Information provided
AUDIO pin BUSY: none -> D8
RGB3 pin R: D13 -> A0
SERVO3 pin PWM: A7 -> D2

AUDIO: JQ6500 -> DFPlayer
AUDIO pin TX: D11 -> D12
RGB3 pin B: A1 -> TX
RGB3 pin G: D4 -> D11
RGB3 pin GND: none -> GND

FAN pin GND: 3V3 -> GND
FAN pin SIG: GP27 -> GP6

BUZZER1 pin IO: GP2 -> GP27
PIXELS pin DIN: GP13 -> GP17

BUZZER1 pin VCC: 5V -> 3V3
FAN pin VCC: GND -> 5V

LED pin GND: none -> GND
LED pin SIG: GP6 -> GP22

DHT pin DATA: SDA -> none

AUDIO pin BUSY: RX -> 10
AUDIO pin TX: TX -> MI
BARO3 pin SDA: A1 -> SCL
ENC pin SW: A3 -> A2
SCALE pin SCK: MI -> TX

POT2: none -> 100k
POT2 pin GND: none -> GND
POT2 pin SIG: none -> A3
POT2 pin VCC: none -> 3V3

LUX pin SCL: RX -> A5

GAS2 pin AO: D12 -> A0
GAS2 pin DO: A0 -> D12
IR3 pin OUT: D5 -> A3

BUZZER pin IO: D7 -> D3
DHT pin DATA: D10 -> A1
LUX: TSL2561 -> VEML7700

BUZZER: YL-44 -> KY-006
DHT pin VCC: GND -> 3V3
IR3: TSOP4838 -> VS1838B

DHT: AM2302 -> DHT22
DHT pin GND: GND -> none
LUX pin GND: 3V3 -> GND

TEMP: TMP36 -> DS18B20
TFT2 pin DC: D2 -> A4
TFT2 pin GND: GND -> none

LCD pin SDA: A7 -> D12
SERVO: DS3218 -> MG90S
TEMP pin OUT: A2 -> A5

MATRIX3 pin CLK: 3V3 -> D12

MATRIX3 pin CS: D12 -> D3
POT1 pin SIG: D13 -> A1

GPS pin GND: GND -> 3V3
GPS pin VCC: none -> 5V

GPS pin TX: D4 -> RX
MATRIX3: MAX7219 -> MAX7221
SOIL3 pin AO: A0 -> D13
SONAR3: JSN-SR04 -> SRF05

Your assignment
Pull out every line of the records that includes the string "none".

Result of the exercise
AUDIO pin BUSY: none -> D8
RGB3 pin GND: none -> GND
LED pin GND: none -> GND
DHT pin DATA: SDA -> none
POT2: none -> 100k
POT2 pin GND: none -> GND
POT2 pin SIG: none -> A3
POT2 pin VCC: none -> 3V3
DHT pin GND: GND -> none
TFT2 pin GND: GND -> none
GPS pin VCC: none -> 5V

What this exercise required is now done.